Object correspondence data
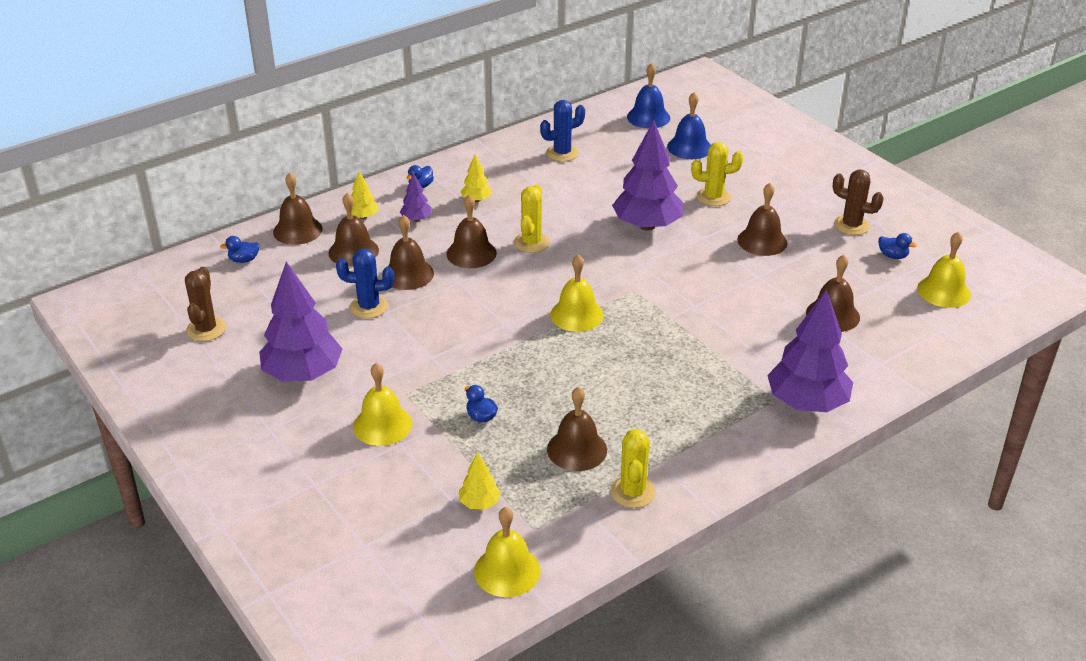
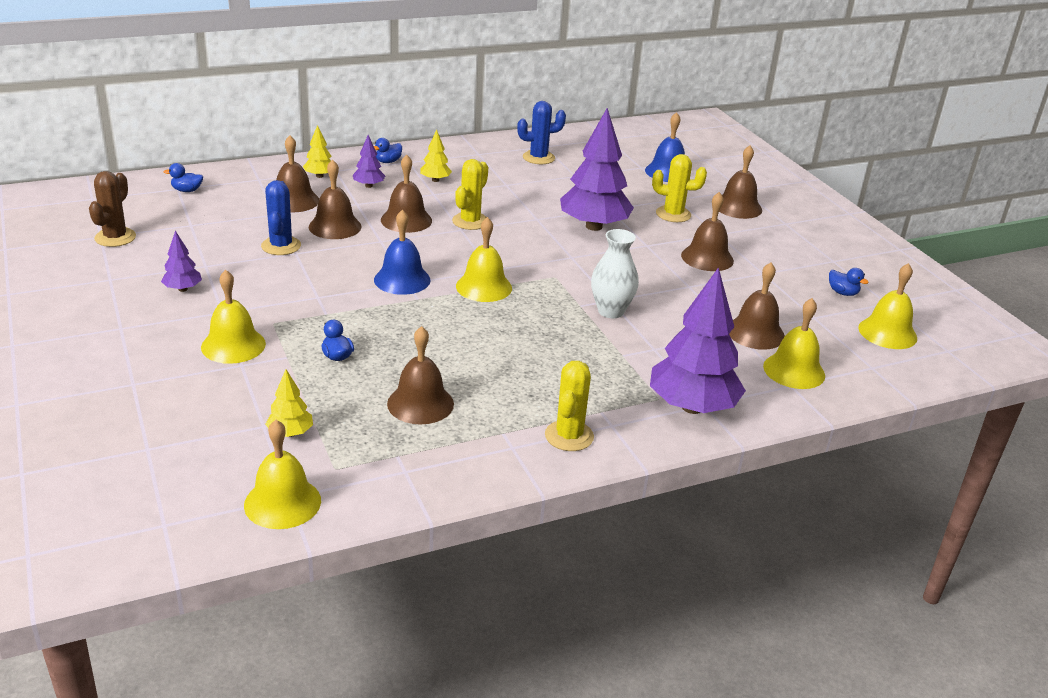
camera: 10 degrees right, 5 degrees down
(297, 230) = (251, 176): brown bell -> brown bell (738, 207)
(303, 374) = (183, 289): purple tree -> purple tree, size x0.46
(369, 307) = (281, 246): blue cactus -> blue cactus turned 75 degrees clockwise
(632, 492) = (459, 454): yellow cactus -> yellow cactus (569, 436)
(648, 117) = (638, 143): blue bell -> blue bell (402, 280)
(700, 318) = (611, 311): none -> white vase
(851, 225) = (808, 260): brown cactus -> none
(878, 348) = (794, 370): none -> yellow bell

EXERCISE BRIEF -> Without including any pictures, reproduce the data exactly.

RESPONSE TO THE EXERCISE ->
camera: 10 degrees right, 5 degrees down
(297, 230) = (251, 176): brown bell -> brown bell (738, 207)
(303, 374) = (183, 289): purple tree -> purple tree, size x0.46
(369, 307) = (281, 246): blue cactus -> blue cactus turned 75 degrees clockwise
(632, 492) = (459, 454): yellow cactus -> yellow cactus (569, 436)
(648, 117) = (638, 143): blue bell -> blue bell (402, 280)
(700, 318) = (611, 311): none -> white vase
(851, 225) = (808, 260): brown cactus -> none
(878, 348) = (794, 370): none -> yellow bell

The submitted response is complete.